**REQUIREMENT:** Exact reproduction of every record is required, and pictures are to be excluded.

**RECORDS TO PROCESS:**
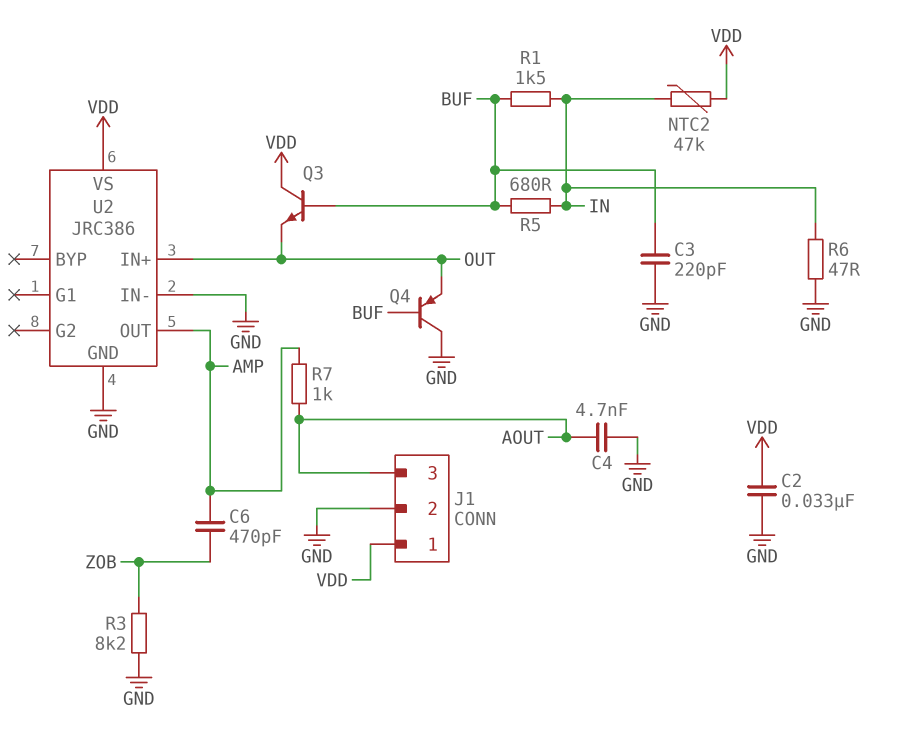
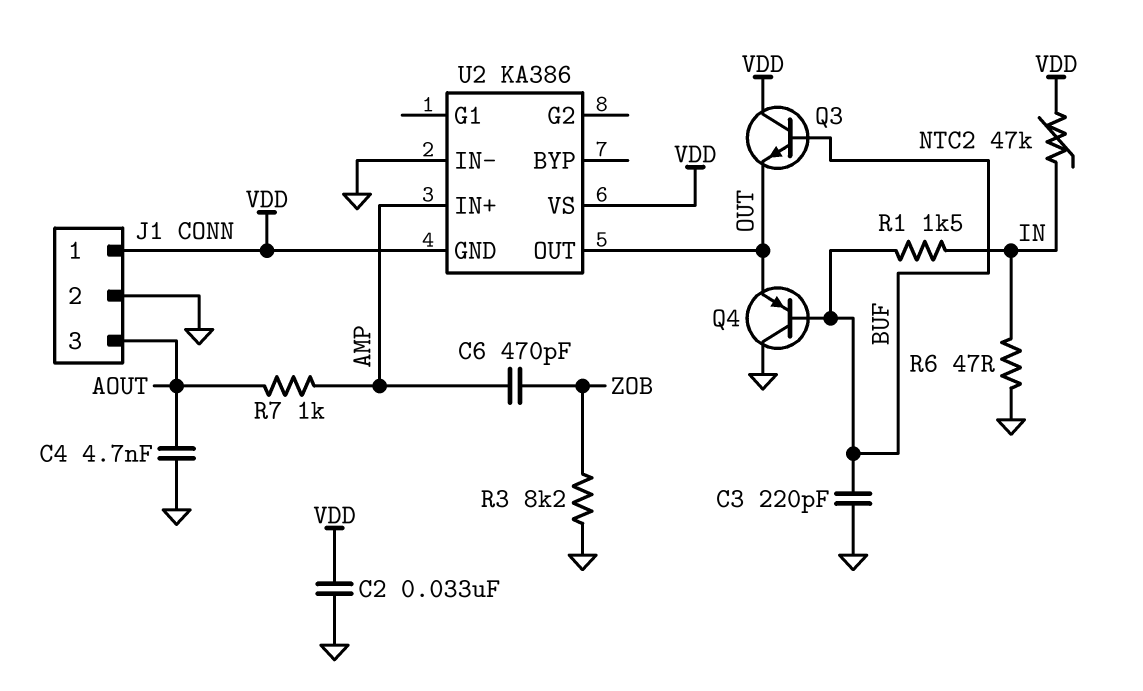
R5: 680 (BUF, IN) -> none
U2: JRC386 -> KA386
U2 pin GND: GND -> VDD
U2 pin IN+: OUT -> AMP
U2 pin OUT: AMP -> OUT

**SOLUTION TO THIS TASK:**
R5: 680 (BUF, IN) -> none
U2: JRC386 -> KA386
U2 pin GND: GND -> VDD
U2 pin IN+: OUT -> AMP
U2 pin OUT: AMP -> OUT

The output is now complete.